- _EXERCISE BRIEF_:
Once the line containing "RADIO1 pin CE: TX -> A0" is found in the records below, return it and each following line exactly, up to and including the line containing "HALL2 pin OUT: none -> C14", and nothing else.

- _RECORDS SHOWN_:
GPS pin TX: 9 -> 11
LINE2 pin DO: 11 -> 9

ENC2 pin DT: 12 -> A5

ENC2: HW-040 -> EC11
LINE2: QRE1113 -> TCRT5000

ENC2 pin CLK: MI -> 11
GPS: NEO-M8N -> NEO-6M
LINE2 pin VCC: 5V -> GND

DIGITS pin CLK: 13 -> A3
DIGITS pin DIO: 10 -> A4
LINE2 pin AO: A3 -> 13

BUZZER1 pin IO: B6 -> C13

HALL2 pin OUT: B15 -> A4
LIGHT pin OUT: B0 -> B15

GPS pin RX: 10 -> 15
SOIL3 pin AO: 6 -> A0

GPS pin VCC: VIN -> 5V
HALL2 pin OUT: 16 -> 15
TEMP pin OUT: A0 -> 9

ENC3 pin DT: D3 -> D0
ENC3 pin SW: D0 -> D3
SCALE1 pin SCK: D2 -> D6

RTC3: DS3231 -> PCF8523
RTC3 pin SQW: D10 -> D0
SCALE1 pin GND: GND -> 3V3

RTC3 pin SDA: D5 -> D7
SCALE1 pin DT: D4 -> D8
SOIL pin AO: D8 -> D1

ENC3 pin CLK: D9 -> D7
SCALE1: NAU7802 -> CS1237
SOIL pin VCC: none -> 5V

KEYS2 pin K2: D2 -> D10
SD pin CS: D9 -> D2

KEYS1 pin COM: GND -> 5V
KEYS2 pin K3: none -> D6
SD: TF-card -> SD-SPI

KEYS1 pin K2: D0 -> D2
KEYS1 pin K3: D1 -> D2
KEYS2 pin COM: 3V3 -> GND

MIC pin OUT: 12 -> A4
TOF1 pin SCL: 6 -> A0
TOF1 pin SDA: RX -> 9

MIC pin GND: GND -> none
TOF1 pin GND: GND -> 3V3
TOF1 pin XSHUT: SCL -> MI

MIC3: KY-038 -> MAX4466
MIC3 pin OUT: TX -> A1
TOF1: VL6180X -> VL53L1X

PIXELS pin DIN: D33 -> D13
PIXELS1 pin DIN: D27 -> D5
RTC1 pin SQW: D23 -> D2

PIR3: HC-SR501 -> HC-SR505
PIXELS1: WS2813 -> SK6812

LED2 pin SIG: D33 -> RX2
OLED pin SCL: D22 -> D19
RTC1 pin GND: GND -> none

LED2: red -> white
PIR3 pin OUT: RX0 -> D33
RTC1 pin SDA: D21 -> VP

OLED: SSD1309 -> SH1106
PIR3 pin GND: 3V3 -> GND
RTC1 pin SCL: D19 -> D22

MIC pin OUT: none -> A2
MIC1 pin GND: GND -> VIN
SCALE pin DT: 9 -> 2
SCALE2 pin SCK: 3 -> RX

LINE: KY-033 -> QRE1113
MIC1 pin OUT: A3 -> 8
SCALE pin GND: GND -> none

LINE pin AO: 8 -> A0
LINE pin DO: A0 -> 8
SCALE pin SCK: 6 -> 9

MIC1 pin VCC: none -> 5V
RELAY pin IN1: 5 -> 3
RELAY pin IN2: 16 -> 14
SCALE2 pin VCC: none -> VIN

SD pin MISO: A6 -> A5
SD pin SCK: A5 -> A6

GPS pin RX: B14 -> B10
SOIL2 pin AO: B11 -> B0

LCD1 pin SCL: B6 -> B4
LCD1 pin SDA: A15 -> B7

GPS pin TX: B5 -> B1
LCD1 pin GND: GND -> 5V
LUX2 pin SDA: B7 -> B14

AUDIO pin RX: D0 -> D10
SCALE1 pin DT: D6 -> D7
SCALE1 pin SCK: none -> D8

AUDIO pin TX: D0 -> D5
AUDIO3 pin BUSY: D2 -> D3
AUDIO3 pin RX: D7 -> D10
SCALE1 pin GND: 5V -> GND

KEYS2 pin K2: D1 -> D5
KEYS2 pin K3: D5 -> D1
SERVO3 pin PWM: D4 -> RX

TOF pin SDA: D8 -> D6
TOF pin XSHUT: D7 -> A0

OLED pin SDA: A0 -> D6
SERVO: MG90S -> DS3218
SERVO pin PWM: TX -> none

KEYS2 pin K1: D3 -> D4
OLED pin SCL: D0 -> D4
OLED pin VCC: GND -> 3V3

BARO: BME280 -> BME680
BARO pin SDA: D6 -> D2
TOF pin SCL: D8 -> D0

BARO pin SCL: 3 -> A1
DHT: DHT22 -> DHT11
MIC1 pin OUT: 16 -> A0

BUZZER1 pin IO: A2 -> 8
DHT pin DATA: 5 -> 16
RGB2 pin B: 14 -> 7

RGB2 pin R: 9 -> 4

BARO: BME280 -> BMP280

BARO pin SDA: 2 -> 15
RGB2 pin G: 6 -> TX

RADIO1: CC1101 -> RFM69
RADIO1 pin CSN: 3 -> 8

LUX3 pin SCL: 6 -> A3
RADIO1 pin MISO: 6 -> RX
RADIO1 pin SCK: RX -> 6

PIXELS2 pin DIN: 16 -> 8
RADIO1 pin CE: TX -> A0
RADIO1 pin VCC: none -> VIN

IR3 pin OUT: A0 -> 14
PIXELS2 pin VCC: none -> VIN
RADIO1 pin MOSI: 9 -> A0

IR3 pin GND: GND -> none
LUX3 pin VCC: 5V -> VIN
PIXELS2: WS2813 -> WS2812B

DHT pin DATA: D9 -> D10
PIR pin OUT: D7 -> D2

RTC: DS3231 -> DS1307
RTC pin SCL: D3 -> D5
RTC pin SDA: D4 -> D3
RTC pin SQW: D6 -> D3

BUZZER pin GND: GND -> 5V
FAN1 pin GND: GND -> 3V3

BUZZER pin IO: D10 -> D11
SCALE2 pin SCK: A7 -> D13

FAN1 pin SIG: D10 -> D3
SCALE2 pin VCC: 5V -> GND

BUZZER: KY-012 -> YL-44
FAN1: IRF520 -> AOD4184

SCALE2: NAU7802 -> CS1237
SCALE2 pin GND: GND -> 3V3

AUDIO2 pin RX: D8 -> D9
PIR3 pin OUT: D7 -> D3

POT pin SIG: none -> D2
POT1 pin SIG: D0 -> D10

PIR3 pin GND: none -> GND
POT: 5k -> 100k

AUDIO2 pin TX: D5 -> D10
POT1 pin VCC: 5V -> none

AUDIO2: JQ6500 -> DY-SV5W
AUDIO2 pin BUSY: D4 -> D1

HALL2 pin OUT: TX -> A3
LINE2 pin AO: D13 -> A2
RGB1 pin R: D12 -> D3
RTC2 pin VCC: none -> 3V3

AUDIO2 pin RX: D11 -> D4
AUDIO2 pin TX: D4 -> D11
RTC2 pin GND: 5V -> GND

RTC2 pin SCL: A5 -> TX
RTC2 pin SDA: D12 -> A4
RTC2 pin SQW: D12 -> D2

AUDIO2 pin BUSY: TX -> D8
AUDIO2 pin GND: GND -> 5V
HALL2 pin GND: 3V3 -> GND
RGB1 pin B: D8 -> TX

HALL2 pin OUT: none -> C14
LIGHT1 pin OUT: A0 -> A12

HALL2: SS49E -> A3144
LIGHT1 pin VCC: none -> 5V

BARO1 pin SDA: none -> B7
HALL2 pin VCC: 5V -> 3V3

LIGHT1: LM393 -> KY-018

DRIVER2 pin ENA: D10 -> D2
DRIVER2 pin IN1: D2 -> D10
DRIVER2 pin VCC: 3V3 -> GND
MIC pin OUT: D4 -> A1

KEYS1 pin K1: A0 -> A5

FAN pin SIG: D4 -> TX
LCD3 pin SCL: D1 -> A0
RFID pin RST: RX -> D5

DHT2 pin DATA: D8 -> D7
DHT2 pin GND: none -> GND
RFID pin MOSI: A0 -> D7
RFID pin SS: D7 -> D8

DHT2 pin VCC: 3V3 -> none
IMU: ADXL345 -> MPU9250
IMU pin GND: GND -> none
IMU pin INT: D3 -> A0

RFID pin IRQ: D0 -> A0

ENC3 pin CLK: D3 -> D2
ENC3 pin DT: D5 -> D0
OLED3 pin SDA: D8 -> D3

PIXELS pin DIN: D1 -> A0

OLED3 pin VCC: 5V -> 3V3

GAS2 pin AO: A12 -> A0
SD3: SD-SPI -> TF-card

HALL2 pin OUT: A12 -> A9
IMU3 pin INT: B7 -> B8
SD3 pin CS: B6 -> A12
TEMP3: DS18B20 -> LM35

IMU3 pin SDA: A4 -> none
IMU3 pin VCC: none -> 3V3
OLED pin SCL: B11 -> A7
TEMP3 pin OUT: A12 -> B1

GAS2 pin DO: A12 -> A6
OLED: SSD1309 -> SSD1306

- _ANSWER BELOW_:
RADIO1 pin CE: TX -> A0
RADIO1 pin VCC: none -> VIN

IR3 pin OUT: A0 -> 14
PIXELS2 pin VCC: none -> VIN
RADIO1 pin MOSI: 9 -> A0

IR3 pin GND: GND -> none
LUX3 pin VCC: 5V -> VIN
PIXELS2: WS2813 -> WS2812B

DHT pin DATA: D9 -> D10
PIR pin OUT: D7 -> D2

RTC: DS3231 -> DS1307
RTC pin SCL: D3 -> D5
RTC pin SDA: D4 -> D3
RTC pin SQW: D6 -> D3

BUZZER pin GND: GND -> 5V
FAN1 pin GND: GND -> 3V3

BUZZER pin IO: D10 -> D11
SCALE2 pin SCK: A7 -> D13

FAN1 pin SIG: D10 -> D3
SCALE2 pin VCC: 5V -> GND

BUZZER: KY-012 -> YL-44
FAN1: IRF520 -> AOD4184

SCALE2: NAU7802 -> CS1237
SCALE2 pin GND: GND -> 3V3

AUDIO2 pin RX: D8 -> D9
PIR3 pin OUT: D7 -> D3

POT pin SIG: none -> D2
POT1 pin SIG: D0 -> D10

PIR3 pin GND: none -> GND
POT: 5k -> 100k

AUDIO2 pin TX: D5 -> D10
POT1 pin VCC: 5V -> none

AUDIO2: JQ6500 -> DY-SV5W
AUDIO2 pin BUSY: D4 -> D1

HALL2 pin OUT: TX -> A3
LINE2 pin AO: D13 -> A2
RGB1 pin R: D12 -> D3
RTC2 pin VCC: none -> 3V3

AUDIO2 pin RX: D11 -> D4
AUDIO2 pin TX: D4 -> D11
RTC2 pin GND: 5V -> GND

RTC2 pin SCL: A5 -> TX
RTC2 pin SDA: D12 -> A4
RTC2 pin SQW: D12 -> D2

AUDIO2 pin BUSY: TX -> D8
AUDIO2 pin GND: GND -> 5V
HALL2 pin GND: 3V3 -> GND
RGB1 pin B: D8 -> TX

HALL2 pin OUT: none -> C14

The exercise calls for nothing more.